▶ _Exercise goal_: I need the lines below from the one with "old: karton mleka [niebieski]" down to the one with "second_place: [438, 348, 67, 75]" reproduced exactly, both ends included, and nothing else.

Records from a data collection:
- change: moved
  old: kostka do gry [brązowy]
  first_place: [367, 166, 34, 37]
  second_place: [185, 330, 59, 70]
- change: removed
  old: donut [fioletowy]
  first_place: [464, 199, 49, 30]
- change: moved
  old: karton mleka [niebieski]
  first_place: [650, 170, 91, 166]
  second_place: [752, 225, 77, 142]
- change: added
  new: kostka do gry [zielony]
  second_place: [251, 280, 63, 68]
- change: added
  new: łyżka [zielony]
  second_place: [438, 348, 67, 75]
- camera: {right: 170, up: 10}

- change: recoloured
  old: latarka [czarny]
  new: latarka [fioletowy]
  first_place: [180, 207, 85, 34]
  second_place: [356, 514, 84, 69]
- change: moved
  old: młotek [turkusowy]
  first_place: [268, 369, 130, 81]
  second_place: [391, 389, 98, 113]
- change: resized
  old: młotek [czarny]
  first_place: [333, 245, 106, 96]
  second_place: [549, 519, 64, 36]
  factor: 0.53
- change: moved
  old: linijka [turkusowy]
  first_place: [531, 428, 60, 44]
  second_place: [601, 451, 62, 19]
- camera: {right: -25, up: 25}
* * *
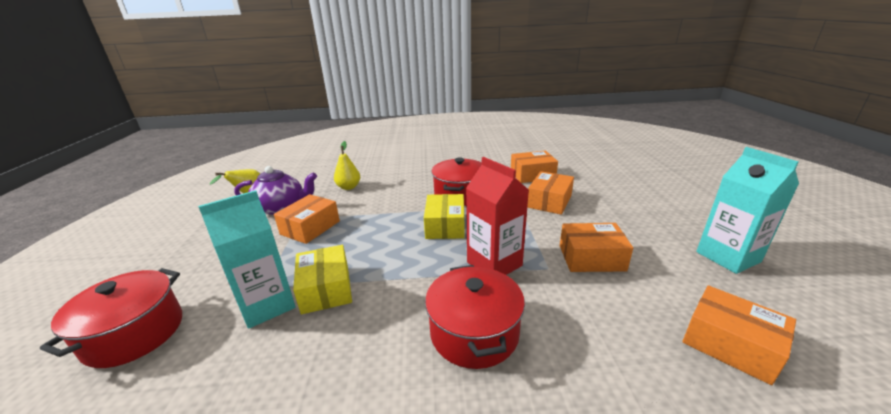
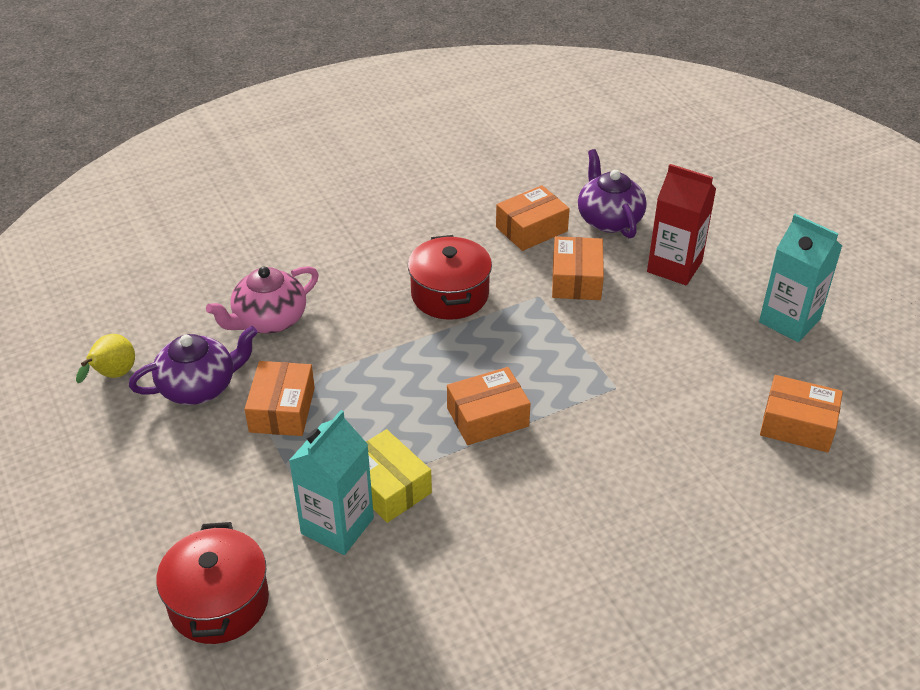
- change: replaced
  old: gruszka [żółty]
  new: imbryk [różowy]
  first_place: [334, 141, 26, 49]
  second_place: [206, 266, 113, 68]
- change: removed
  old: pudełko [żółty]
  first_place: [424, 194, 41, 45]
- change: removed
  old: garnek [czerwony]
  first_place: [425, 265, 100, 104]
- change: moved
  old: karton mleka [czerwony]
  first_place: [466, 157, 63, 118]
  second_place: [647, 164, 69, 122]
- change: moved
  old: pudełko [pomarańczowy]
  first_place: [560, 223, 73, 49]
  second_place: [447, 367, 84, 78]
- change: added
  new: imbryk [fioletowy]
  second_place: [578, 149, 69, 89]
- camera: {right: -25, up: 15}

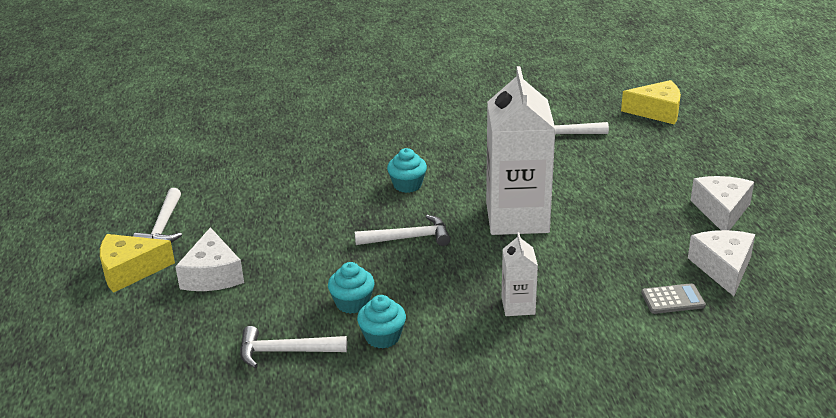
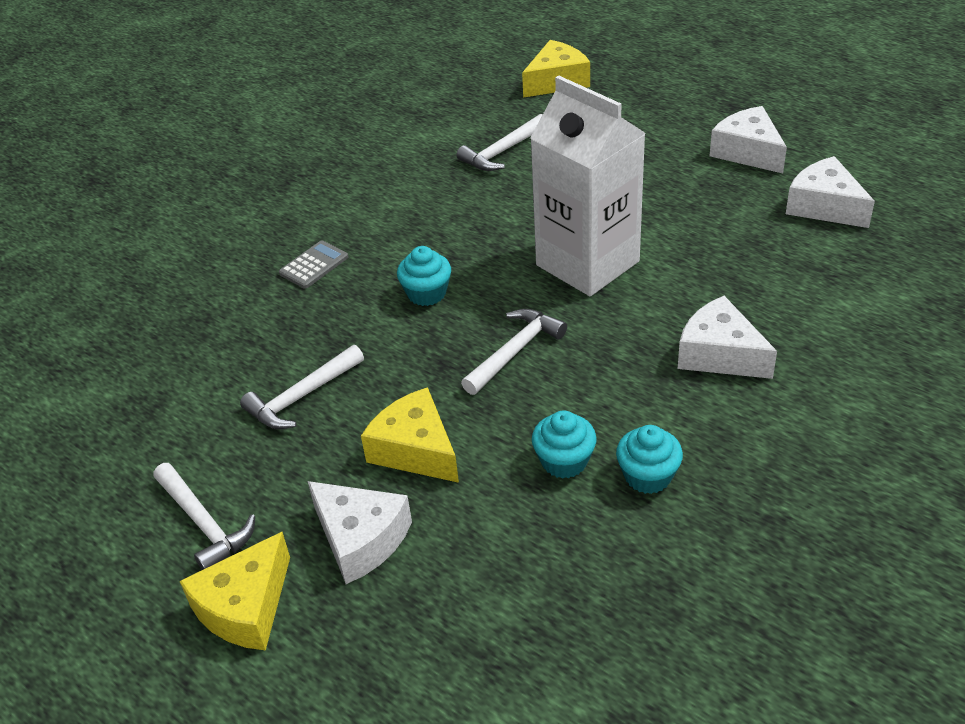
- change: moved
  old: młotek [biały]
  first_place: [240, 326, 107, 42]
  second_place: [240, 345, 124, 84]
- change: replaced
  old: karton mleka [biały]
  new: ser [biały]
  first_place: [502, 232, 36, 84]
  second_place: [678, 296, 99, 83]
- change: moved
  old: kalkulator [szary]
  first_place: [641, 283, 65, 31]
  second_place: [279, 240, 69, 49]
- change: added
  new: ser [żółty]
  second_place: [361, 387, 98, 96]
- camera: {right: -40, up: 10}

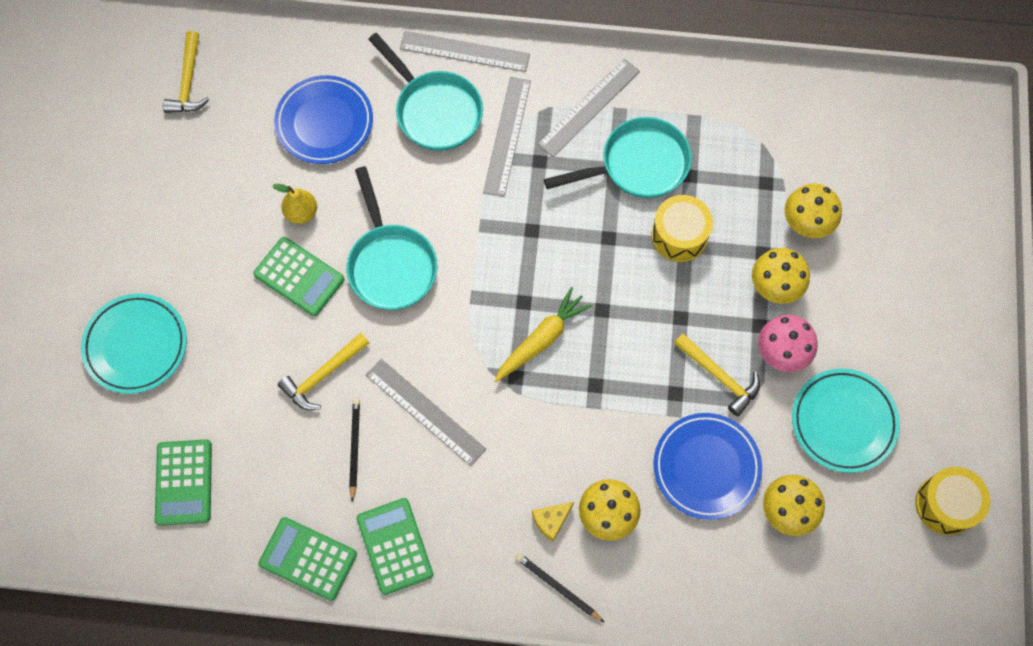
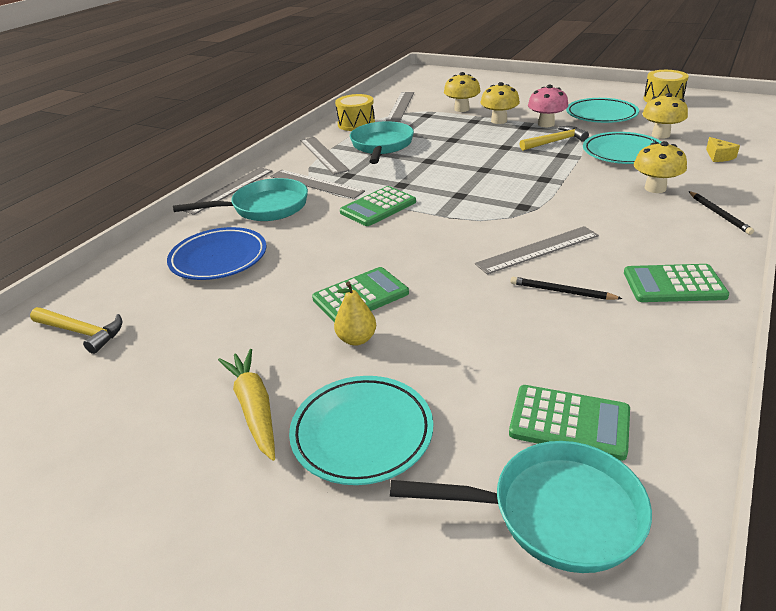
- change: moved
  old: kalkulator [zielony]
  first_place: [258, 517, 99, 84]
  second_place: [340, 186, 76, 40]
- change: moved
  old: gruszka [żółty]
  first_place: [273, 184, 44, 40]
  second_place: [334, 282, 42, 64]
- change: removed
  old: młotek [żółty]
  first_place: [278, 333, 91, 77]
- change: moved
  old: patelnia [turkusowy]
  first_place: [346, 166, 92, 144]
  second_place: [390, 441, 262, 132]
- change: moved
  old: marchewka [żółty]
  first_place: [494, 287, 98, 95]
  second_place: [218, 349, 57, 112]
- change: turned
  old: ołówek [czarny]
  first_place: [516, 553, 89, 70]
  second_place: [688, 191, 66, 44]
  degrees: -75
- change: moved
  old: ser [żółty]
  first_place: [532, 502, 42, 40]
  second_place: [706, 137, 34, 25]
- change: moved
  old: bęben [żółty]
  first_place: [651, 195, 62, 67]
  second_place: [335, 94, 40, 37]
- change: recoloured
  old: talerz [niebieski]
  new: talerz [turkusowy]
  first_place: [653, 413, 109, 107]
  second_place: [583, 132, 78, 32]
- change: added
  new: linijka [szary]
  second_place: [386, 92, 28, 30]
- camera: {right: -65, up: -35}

▶ _Output for this exercise_:
  old: karton mleka [niebieski]
  first_place: [650, 170, 91, 166]
  second_place: [752, 225, 77, 142]
- change: added
  new: kostka do gry [zielony]
  second_place: [251, 280, 63, 68]
- change: added
  new: łyżka [zielony]
  second_place: [438, 348, 67, 75]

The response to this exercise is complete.